=== Information given ===

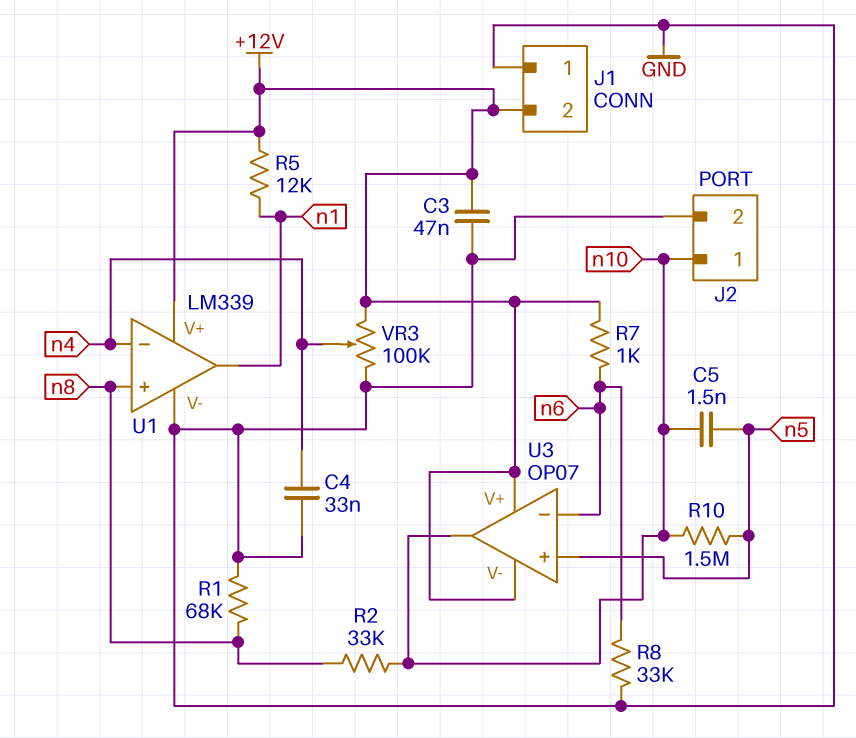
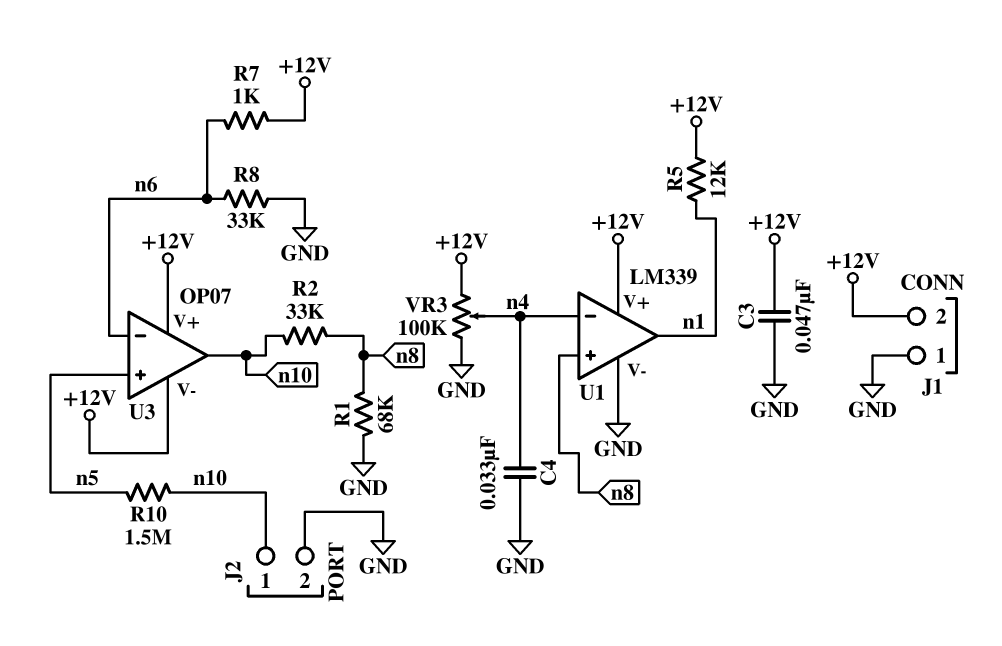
C5: 1.5nF (n5, n10) -> none

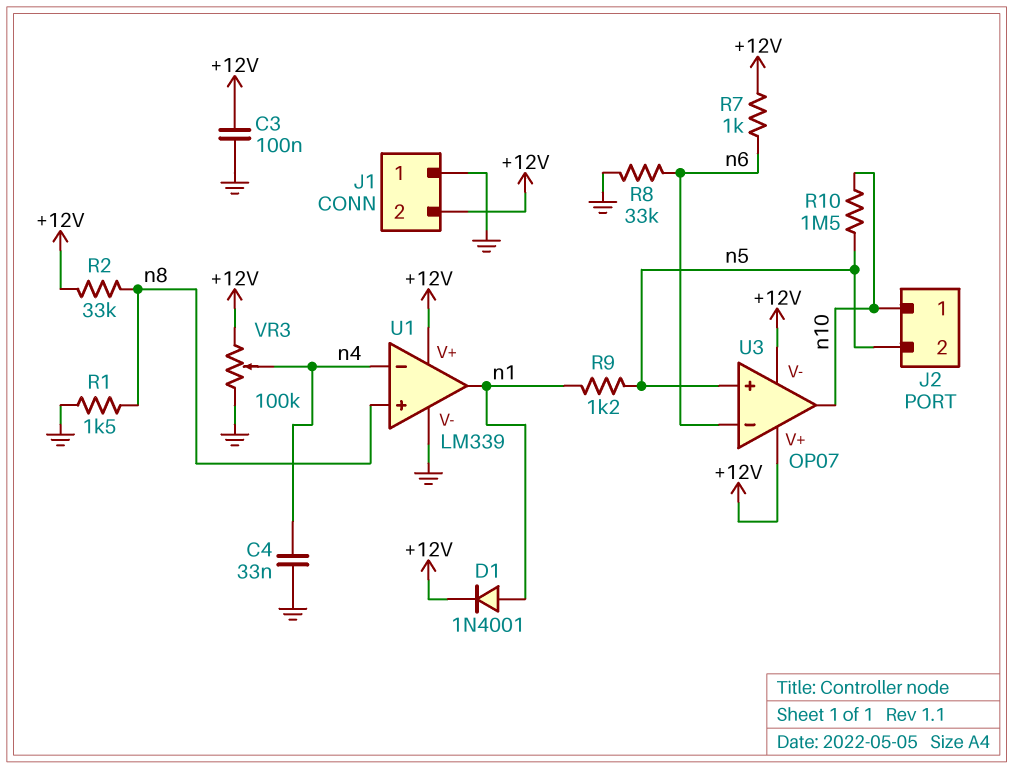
C3: 47nF (+12V, GND) -> 100nF (+12V, GND)
D1: none -> diode 1N4001 (A n1, K +12V)
J2 pin 2: GND -> n5
R1: 68k (GND, n8) -> 1.5k (GND, n8)
R2: 33k (n8, n10) -> 33k (+12V, n8)
R5: 12k (+12V, n1) -> none
R9: none -> 1.2k (n1, n5)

===

**Description of the task:** Please write out all the data word for word, but keep every picture out.

**Expected answer:**
C5: 1.5nF (n5, n10) -> none

C3: 47nF (+12V, GND) -> 100nF (+12V, GND)
D1: none -> diode 1N4001 (A n1, K +12V)
J2 pin 2: GND -> n5
R1: 68k (GND, n8) -> 1.5k (GND, n8)
R2: 33k (n8, n10) -> 33k (+12V, n8)
R5: 12k (+12V, n1) -> none
R9: none -> 1.2k (n1, n5)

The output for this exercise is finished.